Word for word, copy out the records given below.

[Supplied data]

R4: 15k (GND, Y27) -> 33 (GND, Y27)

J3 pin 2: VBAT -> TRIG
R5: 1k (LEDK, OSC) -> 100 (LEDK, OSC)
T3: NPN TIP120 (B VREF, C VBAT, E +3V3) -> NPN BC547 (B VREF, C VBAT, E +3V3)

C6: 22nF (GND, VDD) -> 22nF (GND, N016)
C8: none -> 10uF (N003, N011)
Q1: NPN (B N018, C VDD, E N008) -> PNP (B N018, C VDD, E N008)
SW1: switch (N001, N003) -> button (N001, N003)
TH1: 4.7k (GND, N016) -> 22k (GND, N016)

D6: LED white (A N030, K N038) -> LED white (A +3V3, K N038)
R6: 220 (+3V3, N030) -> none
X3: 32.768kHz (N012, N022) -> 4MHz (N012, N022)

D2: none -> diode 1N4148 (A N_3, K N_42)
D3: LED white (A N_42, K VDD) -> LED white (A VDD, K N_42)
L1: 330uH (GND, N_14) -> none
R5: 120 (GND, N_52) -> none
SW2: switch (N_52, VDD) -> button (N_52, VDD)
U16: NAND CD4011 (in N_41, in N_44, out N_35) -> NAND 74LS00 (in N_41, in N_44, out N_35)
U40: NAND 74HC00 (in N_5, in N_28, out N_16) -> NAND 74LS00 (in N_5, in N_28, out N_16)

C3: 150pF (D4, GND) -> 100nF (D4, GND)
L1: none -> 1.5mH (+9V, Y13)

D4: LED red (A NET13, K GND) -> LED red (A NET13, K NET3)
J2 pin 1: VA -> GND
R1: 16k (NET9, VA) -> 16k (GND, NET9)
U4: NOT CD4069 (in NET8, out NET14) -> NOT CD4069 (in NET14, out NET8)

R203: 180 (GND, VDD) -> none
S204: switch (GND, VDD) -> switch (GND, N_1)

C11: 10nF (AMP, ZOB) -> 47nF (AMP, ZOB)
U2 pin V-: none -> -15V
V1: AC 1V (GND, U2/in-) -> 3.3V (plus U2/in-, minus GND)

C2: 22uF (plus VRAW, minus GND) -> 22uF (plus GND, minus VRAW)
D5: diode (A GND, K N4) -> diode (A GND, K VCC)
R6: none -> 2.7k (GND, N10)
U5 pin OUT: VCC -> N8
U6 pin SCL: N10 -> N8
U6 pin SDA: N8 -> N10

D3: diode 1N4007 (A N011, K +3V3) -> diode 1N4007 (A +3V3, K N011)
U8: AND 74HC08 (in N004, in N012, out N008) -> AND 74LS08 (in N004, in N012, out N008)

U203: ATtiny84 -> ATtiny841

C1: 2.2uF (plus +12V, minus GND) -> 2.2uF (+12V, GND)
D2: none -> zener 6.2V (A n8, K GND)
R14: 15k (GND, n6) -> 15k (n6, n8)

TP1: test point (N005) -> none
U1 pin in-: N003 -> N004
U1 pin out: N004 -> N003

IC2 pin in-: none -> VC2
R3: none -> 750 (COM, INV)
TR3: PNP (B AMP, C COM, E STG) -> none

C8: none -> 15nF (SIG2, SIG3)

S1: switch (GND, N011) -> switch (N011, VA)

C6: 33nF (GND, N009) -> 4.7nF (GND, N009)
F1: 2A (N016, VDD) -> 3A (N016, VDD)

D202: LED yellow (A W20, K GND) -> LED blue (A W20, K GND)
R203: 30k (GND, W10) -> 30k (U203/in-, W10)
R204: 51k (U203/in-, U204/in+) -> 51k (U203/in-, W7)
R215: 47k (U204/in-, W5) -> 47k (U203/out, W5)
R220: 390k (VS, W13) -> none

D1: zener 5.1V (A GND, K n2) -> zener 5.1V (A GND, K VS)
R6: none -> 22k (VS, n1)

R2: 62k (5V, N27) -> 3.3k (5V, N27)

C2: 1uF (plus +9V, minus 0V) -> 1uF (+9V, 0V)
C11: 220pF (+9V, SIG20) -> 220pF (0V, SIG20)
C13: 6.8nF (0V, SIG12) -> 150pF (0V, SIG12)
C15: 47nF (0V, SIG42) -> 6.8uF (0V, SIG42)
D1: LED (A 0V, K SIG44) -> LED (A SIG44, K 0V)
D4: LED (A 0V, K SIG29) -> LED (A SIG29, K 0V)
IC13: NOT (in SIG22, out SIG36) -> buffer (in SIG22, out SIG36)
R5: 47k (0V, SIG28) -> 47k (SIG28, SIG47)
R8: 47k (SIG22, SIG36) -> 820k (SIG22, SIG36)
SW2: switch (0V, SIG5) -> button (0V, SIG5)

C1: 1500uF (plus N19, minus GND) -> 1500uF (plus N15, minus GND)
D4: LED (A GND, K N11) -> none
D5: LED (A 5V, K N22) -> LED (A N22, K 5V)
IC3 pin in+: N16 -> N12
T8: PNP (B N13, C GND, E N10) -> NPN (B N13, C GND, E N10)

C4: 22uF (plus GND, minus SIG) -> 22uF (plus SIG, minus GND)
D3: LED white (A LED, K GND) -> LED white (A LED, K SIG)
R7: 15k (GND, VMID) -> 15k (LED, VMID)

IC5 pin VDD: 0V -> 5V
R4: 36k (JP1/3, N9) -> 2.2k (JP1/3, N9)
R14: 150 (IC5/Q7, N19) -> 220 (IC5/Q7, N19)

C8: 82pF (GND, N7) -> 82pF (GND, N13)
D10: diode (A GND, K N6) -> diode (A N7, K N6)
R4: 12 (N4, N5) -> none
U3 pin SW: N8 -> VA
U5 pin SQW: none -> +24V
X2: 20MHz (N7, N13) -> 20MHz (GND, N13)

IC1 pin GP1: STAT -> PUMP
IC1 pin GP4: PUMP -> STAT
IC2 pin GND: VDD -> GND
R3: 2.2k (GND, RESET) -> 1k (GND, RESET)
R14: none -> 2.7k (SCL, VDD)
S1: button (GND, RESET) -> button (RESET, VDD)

[/Supplied data]

▸ **Exercise answer**
R4: 15k (GND, Y27) -> 33 (GND, Y27)

J3 pin 2: VBAT -> TRIG
R5: 1k (LEDK, OSC) -> 100 (LEDK, OSC)
T3: NPN TIP120 (B VREF, C VBAT, E +3V3) -> NPN BC547 (B VREF, C VBAT, E +3V3)

C6: 22nF (GND, VDD) -> 22nF (GND, N016)
C8: none -> 10uF (N003, N011)
Q1: NPN (B N018, C VDD, E N008) -> PNP (B N018, C VDD, E N008)
SW1: switch (N001, N003) -> button (N001, N003)
TH1: 4.7k (GND, N016) -> 22k (GND, N016)

D6: LED white (A N030, K N038) -> LED white (A +3V3, K N038)
R6: 220 (+3V3, N030) -> none
X3: 32.768kHz (N012, N022) -> 4MHz (N012, N022)

D2: none -> diode 1N4148 (A N_3, K N_42)
D3: LED white (A N_42, K VDD) -> LED white (A VDD, K N_42)
L1: 330uH (GND, N_14) -> none
R5: 120 (GND, N_52) -> none
SW2: switch (N_52, VDD) -> button (N_52, VDD)
U16: NAND CD4011 (in N_41, in N_44, out N_35) -> NAND 74LS00 (in N_41, in N_44, out N_35)
U40: NAND 74HC00 (in N_5, in N_28, out N_16) -> NAND 74LS00 (in N_5, in N_28, out N_16)

C3: 150pF (D4, GND) -> 100nF (D4, GND)
L1: none -> 1.5mH (+9V, Y13)

D4: LED red (A NET13, K GND) -> LED red (A NET13, K NET3)
J2 pin 1: VA -> GND
R1: 16k (NET9, VA) -> 16k (GND, NET9)
U4: NOT CD4069 (in NET8, out NET14) -> NOT CD4069 (in NET14, out NET8)

R203: 180 (GND, VDD) -> none
S204: switch (GND, VDD) -> switch (GND, N_1)

C11: 10nF (AMP, ZOB) -> 47nF (AMP, ZOB)
U2 pin V-: none -> -15V
V1: AC 1V (GND, U2/in-) -> 3.3V (plus U2/in-, minus GND)

C2: 22uF (plus VRAW, minus GND) -> 22uF (plus GND, minus VRAW)
D5: diode (A GND, K N4) -> diode (A GND, K VCC)
R6: none -> 2.7k (GND, N10)
U5 pin OUT: VCC -> N8
U6 pin SCL: N10 -> N8
U6 pin SDA: N8 -> N10

D3: diode 1N4007 (A N011, K +3V3) -> diode 1N4007 (A +3V3, K N011)
U8: AND 74HC08 (in N004, in N012, out N008) -> AND 74LS08 (in N004, in N012, out N008)

U203: ATtiny84 -> ATtiny841

C1: 2.2uF (plus +12V, minus GND) -> 2.2uF (+12V, GND)
D2: none -> zener 6.2V (A n8, K GND)
R14: 15k (GND, n6) -> 15k (n6, n8)

TP1: test point (N005) -> none
U1 pin in-: N003 -> N004
U1 pin out: N004 -> N003

IC2 pin in-: none -> VC2
R3: none -> 750 (COM, INV)
TR3: PNP (B AMP, C COM, E STG) -> none

C8: none -> 15nF (SIG2, SIG3)

S1: switch (GND, N011) -> switch (N011, VA)

C6: 33nF (GND, N009) -> 4.7nF (GND, N009)
F1: 2A (N016, VDD) -> 3A (N016, VDD)

D202: LED yellow (A W20, K GND) -> LED blue (A W20, K GND)
R203: 30k (GND, W10) -> 30k (U203/in-, W10)
R204: 51k (U203/in-, U204/in+) -> 51k (U203/in-, W7)
R215: 47k (U204/in-, W5) -> 47k (U203/out, W5)
R220: 390k (VS, W13) -> none

D1: zener 5.1V (A GND, K n2) -> zener 5.1V (A GND, K VS)
R6: none -> 22k (VS, n1)

R2: 62k (5V, N27) -> 3.3k (5V, N27)

C2: 1uF (plus +9V, minus 0V) -> 1uF (+9V, 0V)
C11: 220pF (+9V, SIG20) -> 220pF (0V, SIG20)
C13: 6.8nF (0V, SIG12) -> 150pF (0V, SIG12)
C15: 47nF (0V, SIG42) -> 6.8uF (0V, SIG42)
D1: LED (A 0V, K SIG44) -> LED (A SIG44, K 0V)
D4: LED (A 0V, K SIG29) -> LED (A SIG29, K 0V)
IC13: NOT (in SIG22, out SIG36) -> buffer (in SIG22, out SIG36)
R5: 47k (0V, SIG28) -> 47k (SIG28, SIG47)
R8: 47k (SIG22, SIG36) -> 820k (SIG22, SIG36)
SW2: switch (0V, SIG5) -> button (0V, SIG5)

C1: 1500uF (plus N19, minus GND) -> 1500uF (plus N15, minus GND)
D4: LED (A GND, K N11) -> none
D5: LED (A 5V, K N22) -> LED (A N22, K 5V)
IC3 pin in+: N16 -> N12
T8: PNP (B N13, C GND, E N10) -> NPN (B N13, C GND, E N10)

C4: 22uF (plus GND, minus SIG) -> 22uF (plus SIG, minus GND)
D3: LED white (A LED, K GND) -> LED white (A LED, K SIG)
R7: 15k (GND, VMID) -> 15k (LED, VMID)

IC5 pin VDD: 0V -> 5V
R4: 36k (JP1/3, N9) -> 2.2k (JP1/3, N9)
R14: 150 (IC5/Q7, N19) -> 220 (IC5/Q7, N19)

C8: 82pF (GND, N7) -> 82pF (GND, N13)
D10: diode (A GND, K N6) -> diode (A N7, K N6)
R4: 12 (N4, N5) -> none
U3 pin SW: N8 -> VA
U5 pin SQW: none -> +24V
X2: 20MHz (N7, N13) -> 20MHz (GND, N13)

IC1 pin GP1: STAT -> PUMP
IC1 pin GP4: PUMP -> STAT
IC2 pin GND: VDD -> GND
R3: 2.2k (GND, RESET) -> 1k (GND, RESET)
R14: none -> 2.7k (SCL, VDD)
S1: button (GND, RESET) -> button (RESET, VDD)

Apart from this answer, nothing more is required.